Source data.
= Beginning of Section =
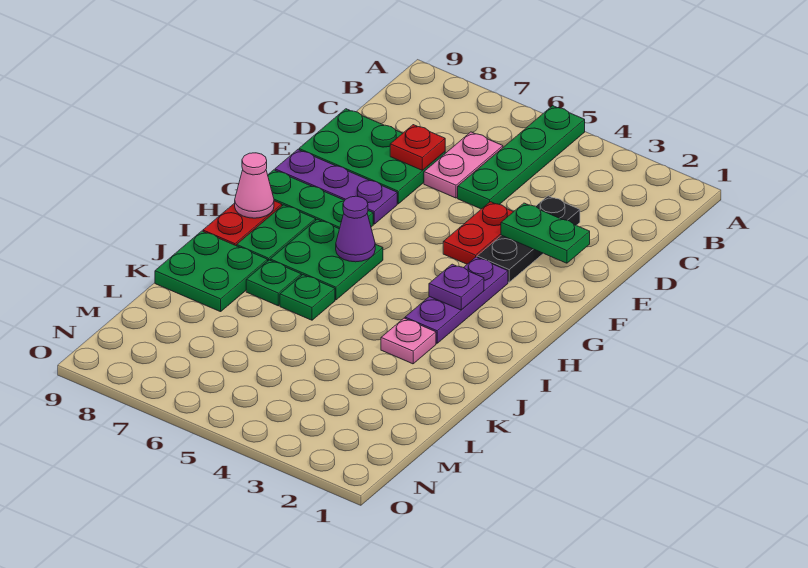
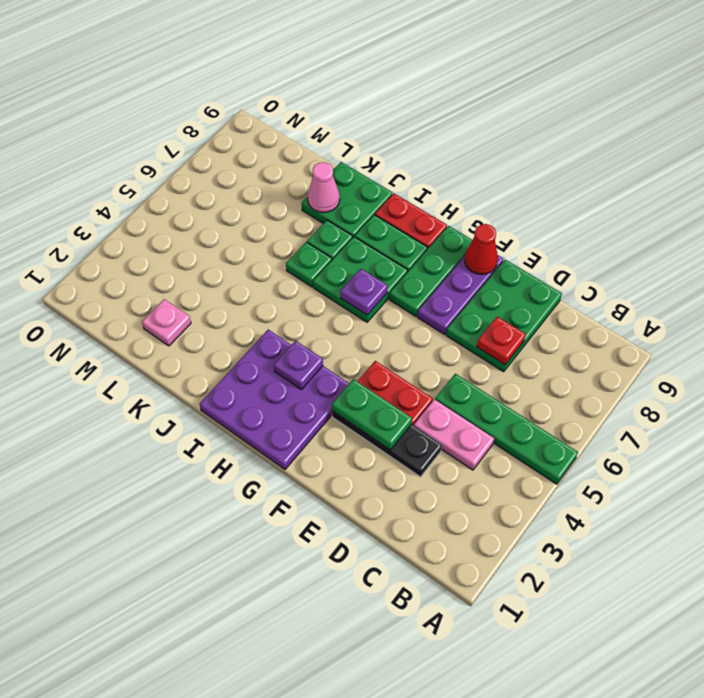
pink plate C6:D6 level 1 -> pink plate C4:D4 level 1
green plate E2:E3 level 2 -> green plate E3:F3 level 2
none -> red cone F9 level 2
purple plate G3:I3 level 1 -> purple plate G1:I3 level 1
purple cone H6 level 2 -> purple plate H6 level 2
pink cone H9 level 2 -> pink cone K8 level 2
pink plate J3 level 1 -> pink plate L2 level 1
= End of Section =
= Beginning of Section =
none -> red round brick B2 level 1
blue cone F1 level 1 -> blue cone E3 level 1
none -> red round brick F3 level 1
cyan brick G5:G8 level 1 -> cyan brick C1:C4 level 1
= End of Section =
= Beginning of Section =
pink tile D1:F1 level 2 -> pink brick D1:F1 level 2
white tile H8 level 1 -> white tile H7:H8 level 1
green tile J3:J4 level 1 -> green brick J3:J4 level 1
= End of Section =
From the material above, set down exactly the lines starting at the one with "pink plate C6:D6" and ending at the one with "pink plate J3", end lines included.

pink plate C6:D6 level 1 -> pink plate C4:D4 level 1
green plate E2:E3 level 2 -> green plate E3:F3 level 2
none -> red cone F9 level 2
purple plate G3:I3 level 1 -> purple plate G1:I3 level 1
purple cone H6 level 2 -> purple plate H6 level 2
pink cone H9 level 2 -> pink cone K8 level 2
pink plate J3 level 1 -> pink plate L2 level 1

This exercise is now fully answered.